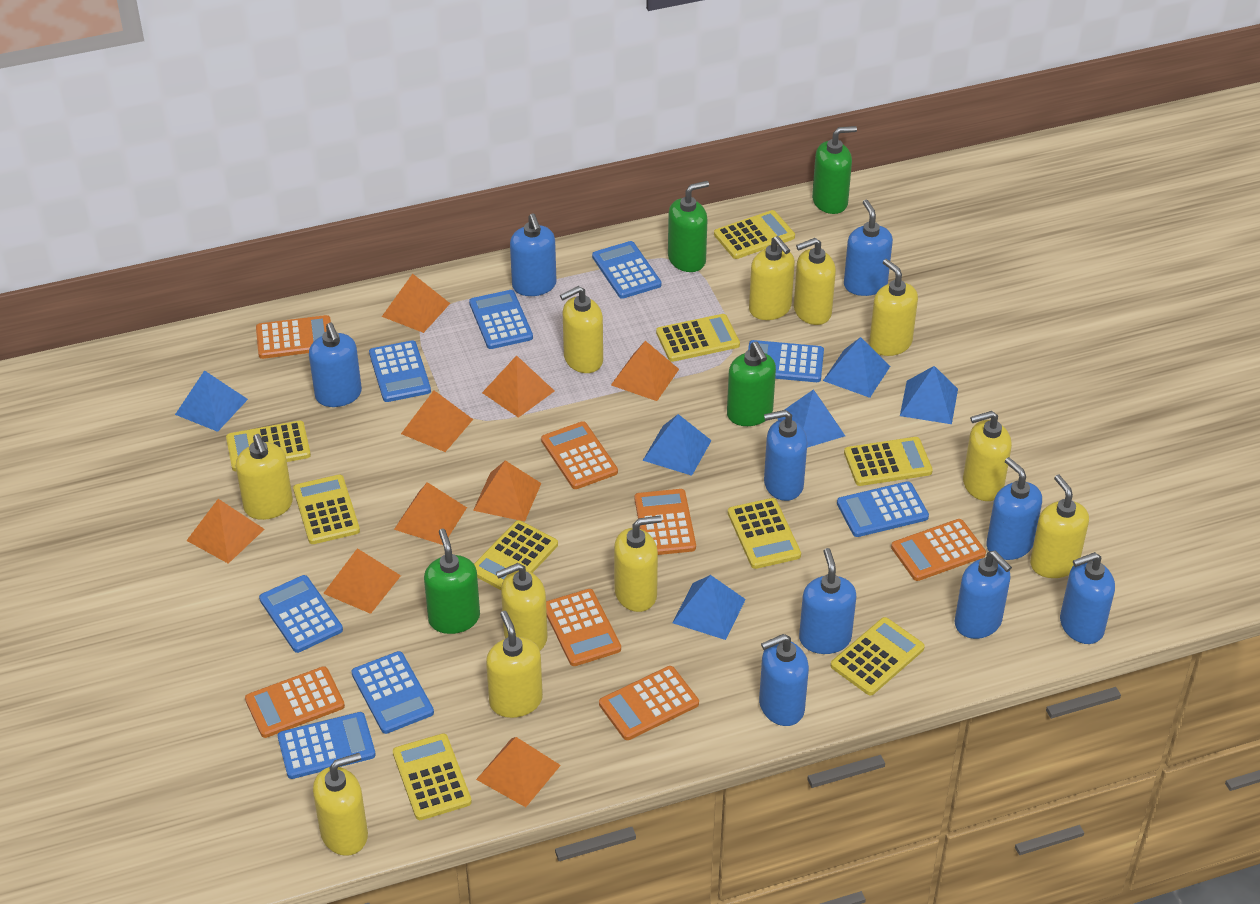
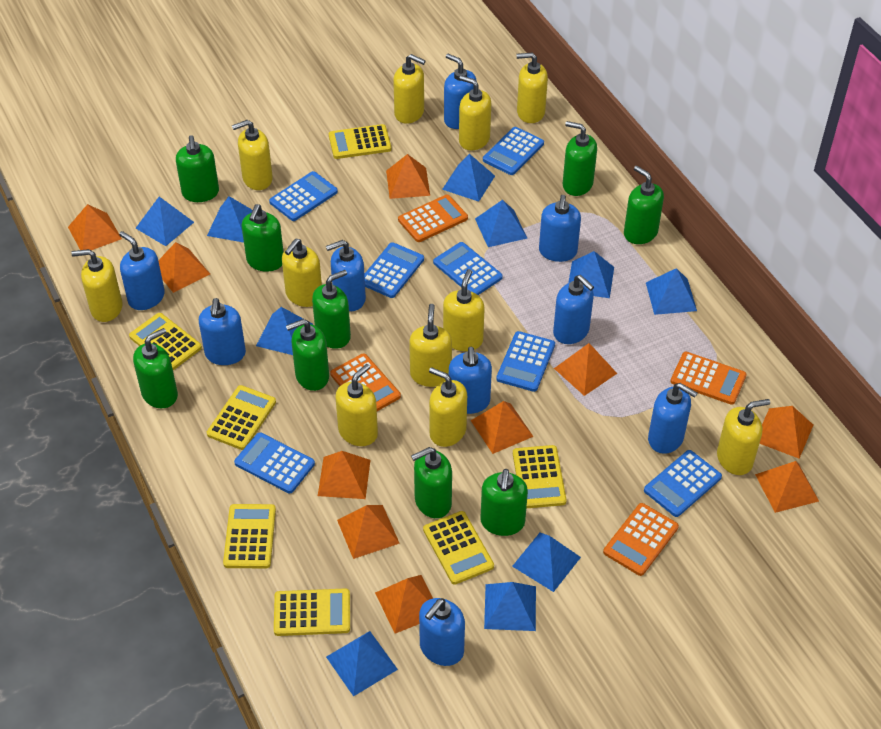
blue calculator: 8 -> 7
blue pyramid: 6 -> 10
green soap dispenser: 4 -> 9
orange calculator: 7 -> 4
orange pyramid: 9 -> 10
yellow calculator: 9 -> 7

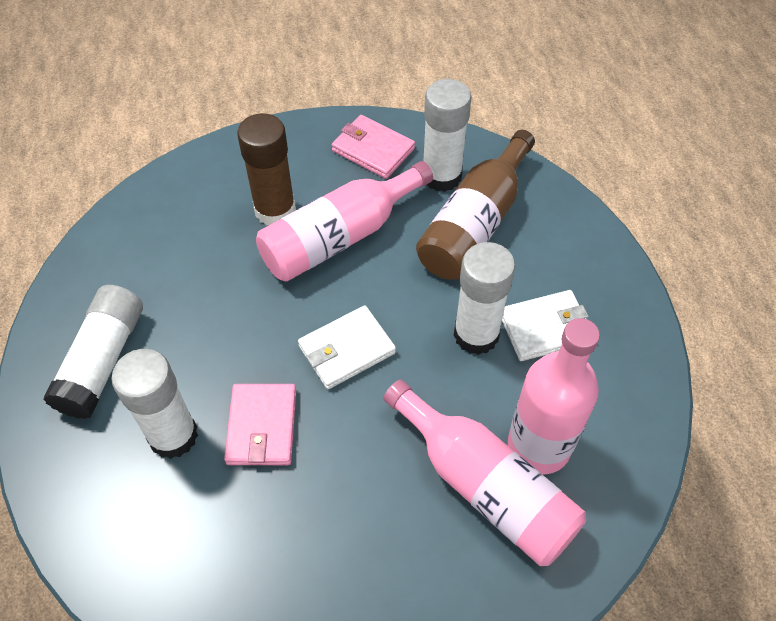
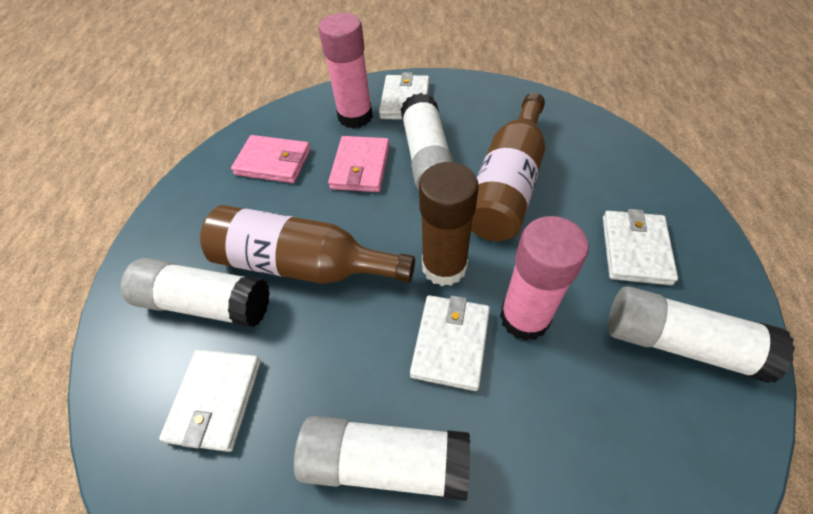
brown bottle: 1 -> 2
pink bottle: 3 -> 0
pink glue stick: 0 -> 2
white wallet: 2 -> 4

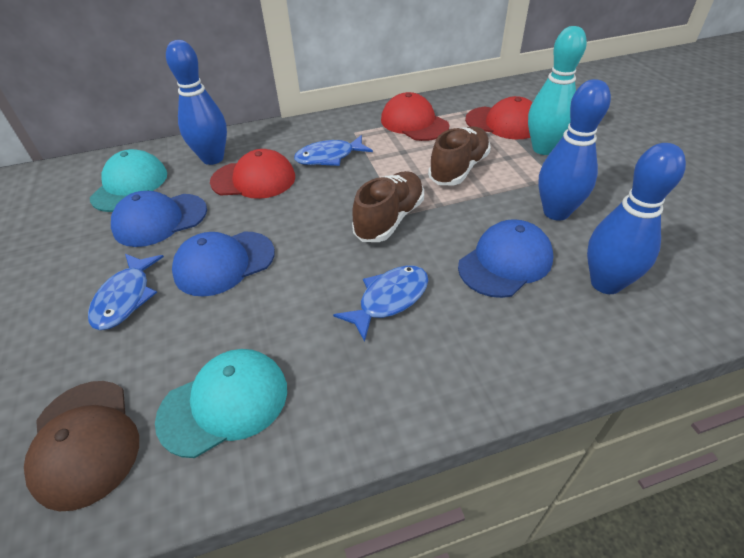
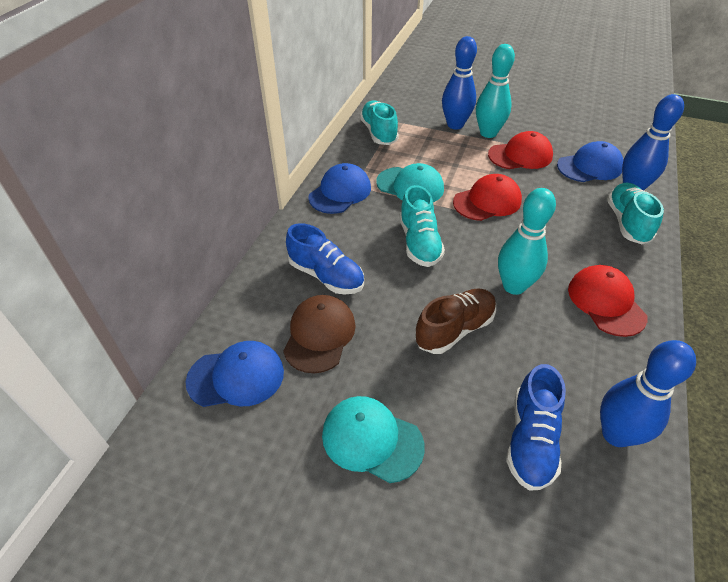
blue fish: 3 -> 0
blue shoe: 0 -> 2
brown shoe: 2 -> 1
turquoise bowling pin: 1 -> 2
turquoise shoe: 0 -> 3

* _WHAT NEEDS TO BE DONE_:
From the entries above, copy every line where the word "turquoise" shows up.

* _RESULT OF THIS TASK_:
turquoise bowling pin: 1 -> 2
turquoise shoe: 0 -> 3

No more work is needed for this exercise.